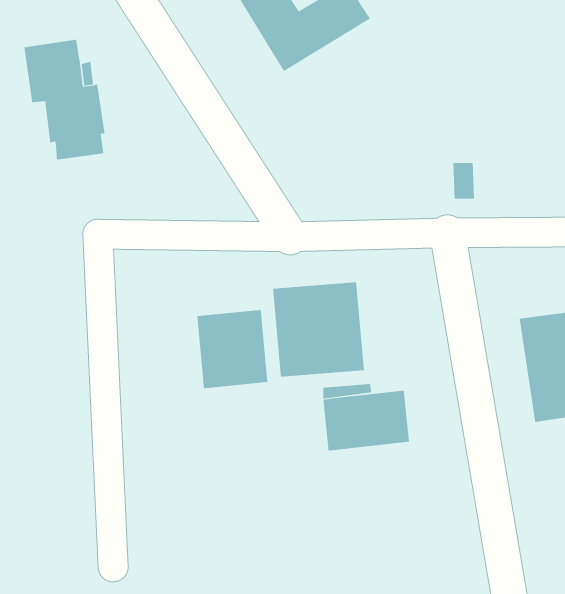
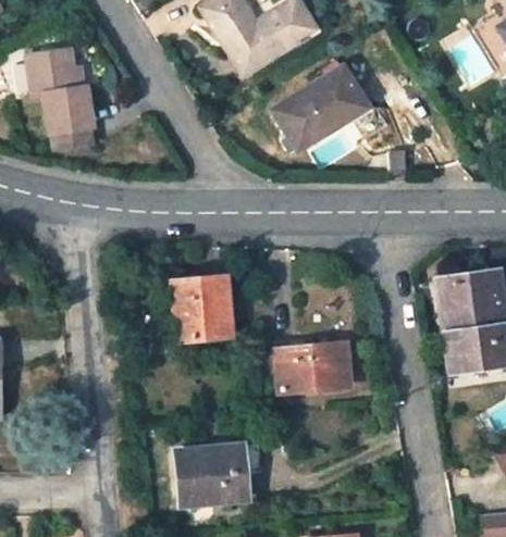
building: none -> [276,68,368,149]
building: [272,282,365,377] -> none
building: none -> [177,442,251,507]

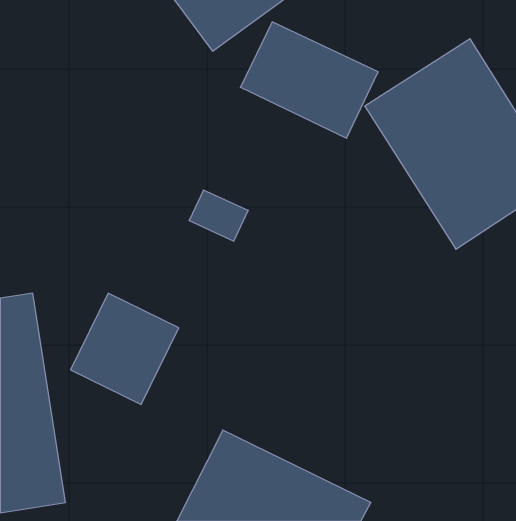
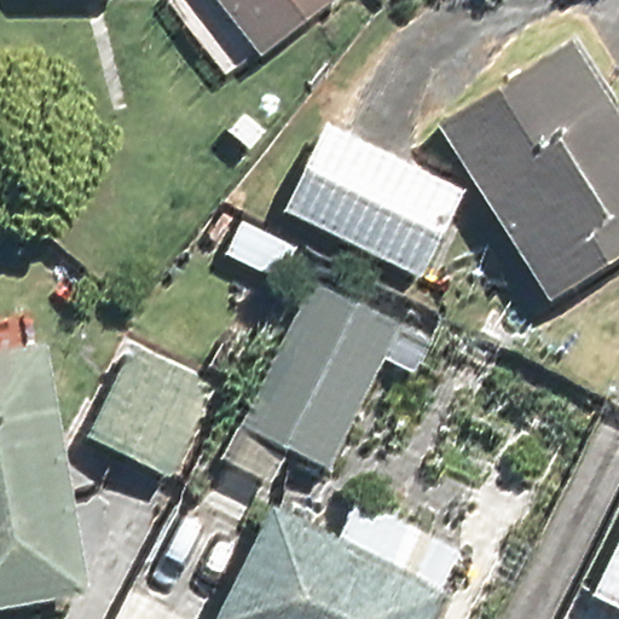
building: [240,22,378,138] -> [289,129,452,267]
building: none -> [237,283,403,472]

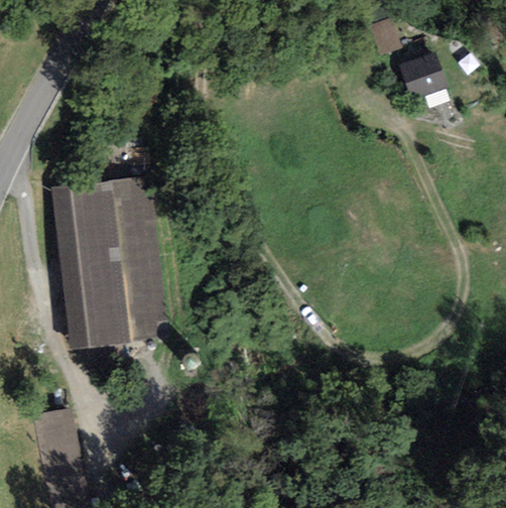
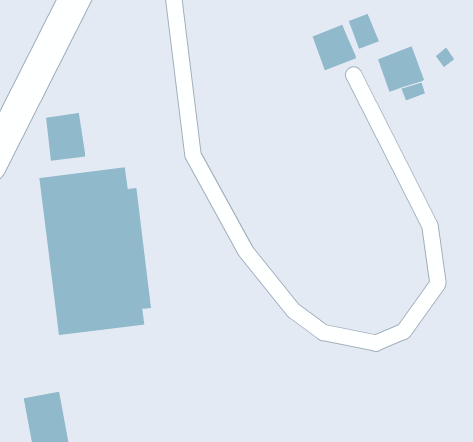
building: none -> [312,24,357,71]
building: none -> [46,112,86,162]

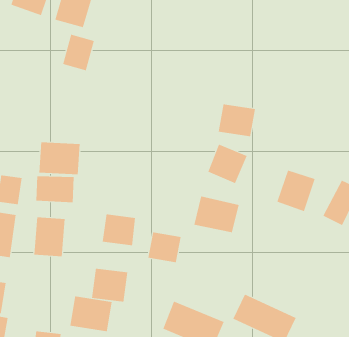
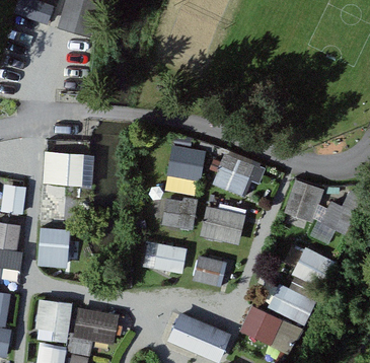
building: [62,34,94,71] -> none
building: [218,104,256,137] -> [166,145,205,178]
building: [102,214,136,246] -> [162,198,197,230]
building: none -> [292,247,337,289]
building: none -> [192,255,226,287]
building: [91,268,128,302] -> [35,298,73,333]
building: none -> [268,283,316,325]

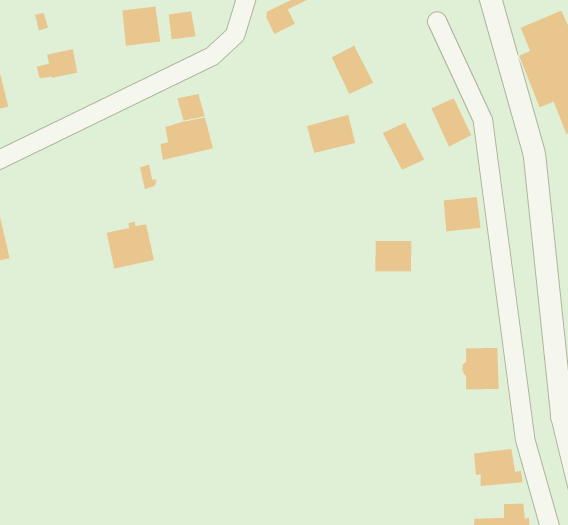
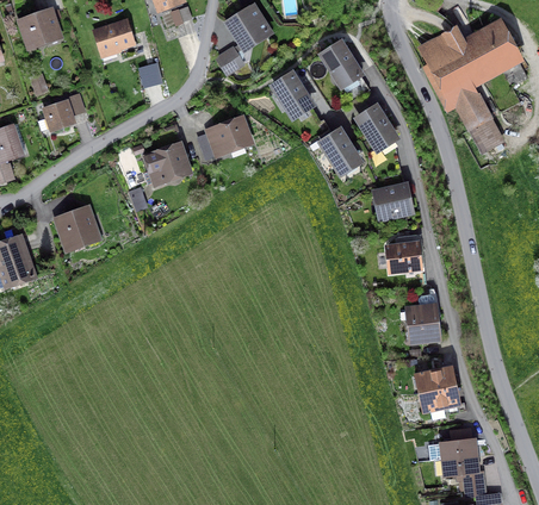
building: [122,6,161,47] -> none
building: none -> [323,44,360,85]
building: [306,114,356,153] -> [207,119,249,154]
building: [106,221,155,269] -> [56,207,98,248]
building: [375,240,412,272] -> [388,243,420,272]
building: none -> [420,367,454,392]

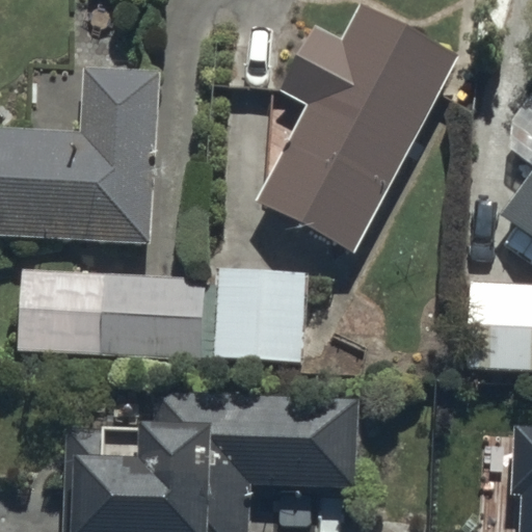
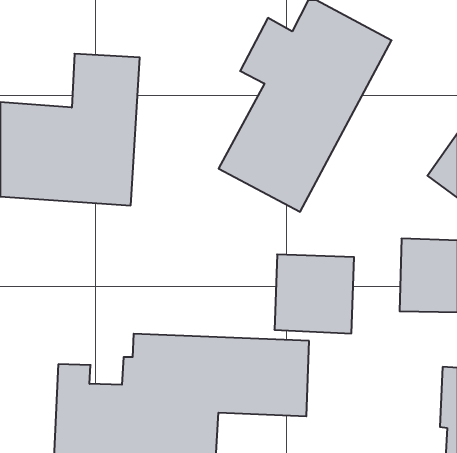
building: [18,271,206,360] -> none
building: [214,271,307,363] -> [274,254,354,333]

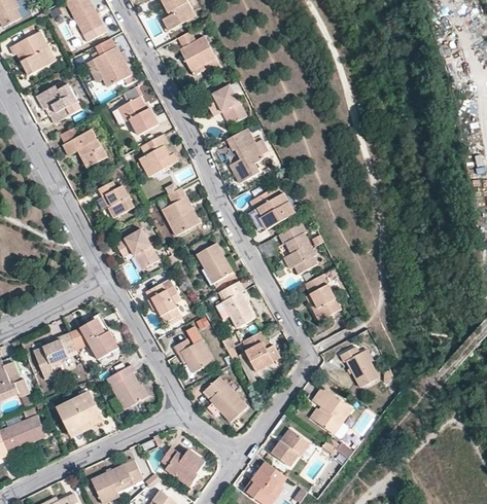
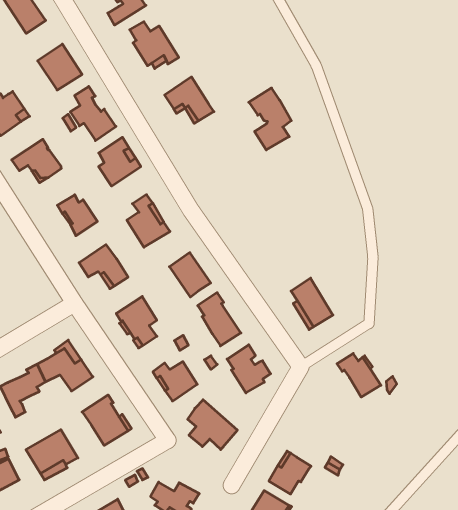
building: [227,129,264,184] -> [249,88,291,150]
building: [251,187,295,229] -> none
building: [279,223,318,275] -> none
building: [312,388,352,435] -> none

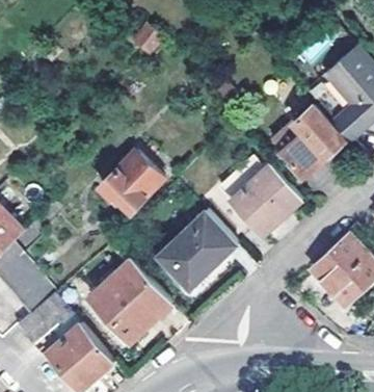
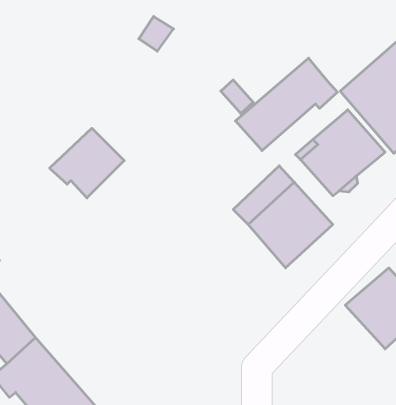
building: none -> [235,58,337,151]
building: [100,152,162,210] -> [50,128,124,198]
building: [158,212,238,290] -> none
building: [90,260,170,342] -> none

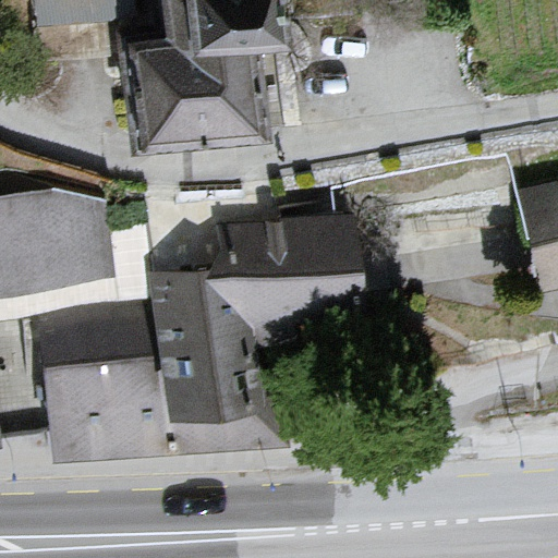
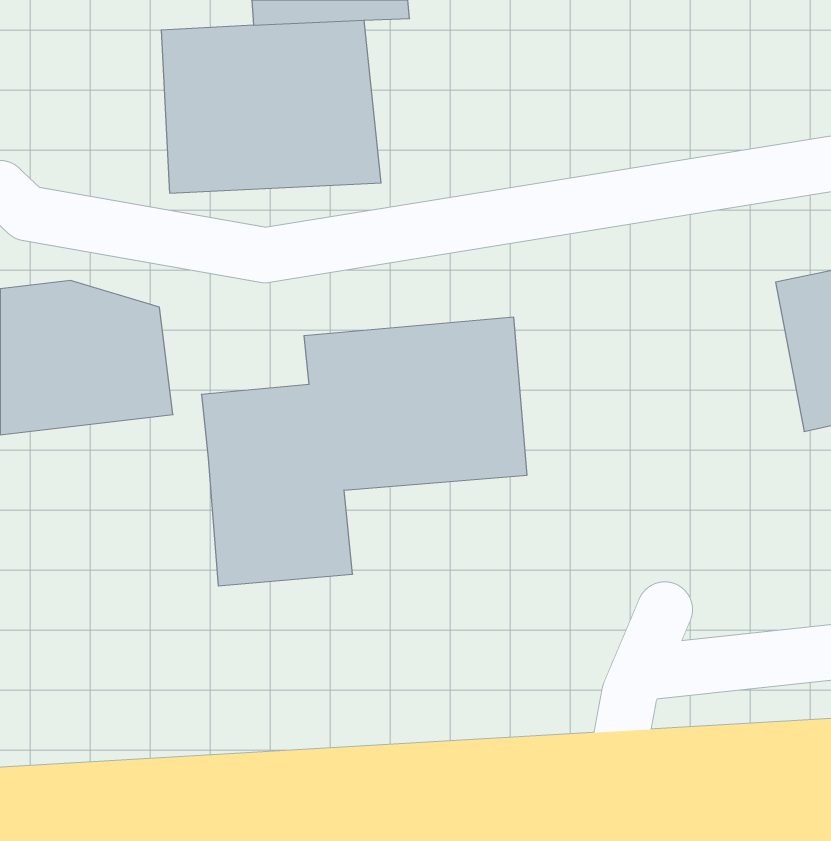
building: [40,308,288,452] -> none

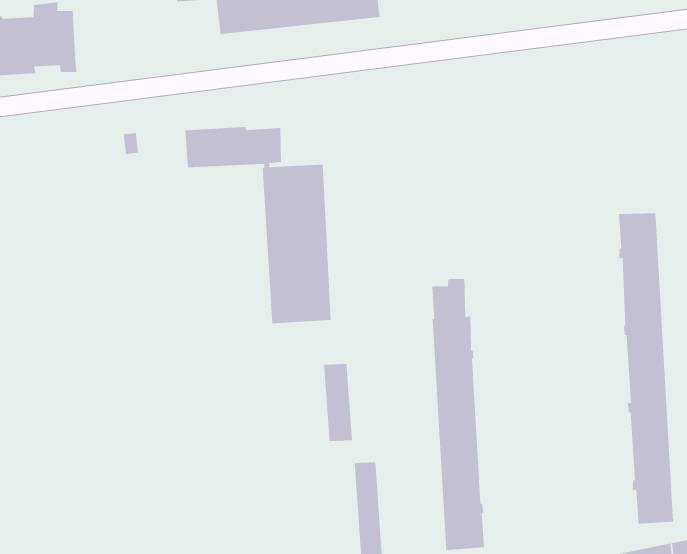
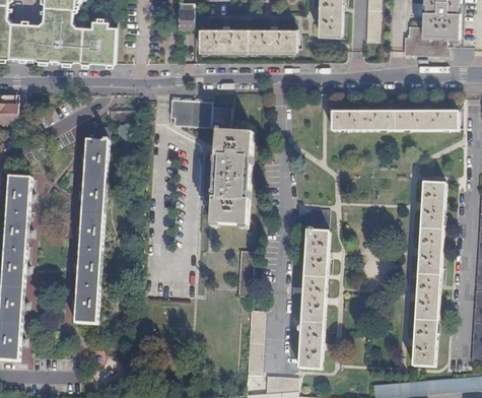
building: none -> [331,110,458,132]
building: none -> [74,123,109,324]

· · · · · · ·

• TASK DETAILS: Reproduce the listing word for word, but keep the pictures out of it.

• TASK OUTPUT:
building: none -> [276,68,368,149]
building: [272,282,365,377] -> none
building: none -> [177,442,251,507]

building: [240,22,378,138] -> [289,129,452,267]
building: none -> [237,283,403,472]

building: none -> [312,24,357,71]
building: none -> [46,112,86,162]

building: [62,34,94,71] -> none
building: [218,104,256,137] -> [166,145,205,178]
building: [102,214,136,246] -> [162,198,197,230]
building: none -> [292,247,337,289]
building: none -> [192,255,226,287]
building: [91,268,128,302] -> [35,298,73,333]
building: none -> [268,283,316,325]

building: [122,6,161,47] -> none
building: none -> [323,44,360,85]
building: [306,114,356,153] -> [207,119,249,154]
building: [106,221,155,269] -> [56,207,98,248]
building: [375,240,412,272] -> [388,243,420,272]
building: none -> [420,367,454,392]

building: [18,271,206,360] -> none
building: [214,271,307,363] -> [274,254,354,333]

building: [227,129,264,184] -> [249,88,291,150]
building: [251,187,295,229] -> none
building: [279,223,318,275] -> none
building: [312,388,352,435] -> none

building: none -> [235,58,337,151]
building: [100,152,162,210] -> [50,128,124,198]
building: [158,212,238,290] -> none
building: [90,260,170,342] -> none

building: [40,308,288,452] -> none

building: none -> [331,110,458,132]
building: none -> [74,123,109,324]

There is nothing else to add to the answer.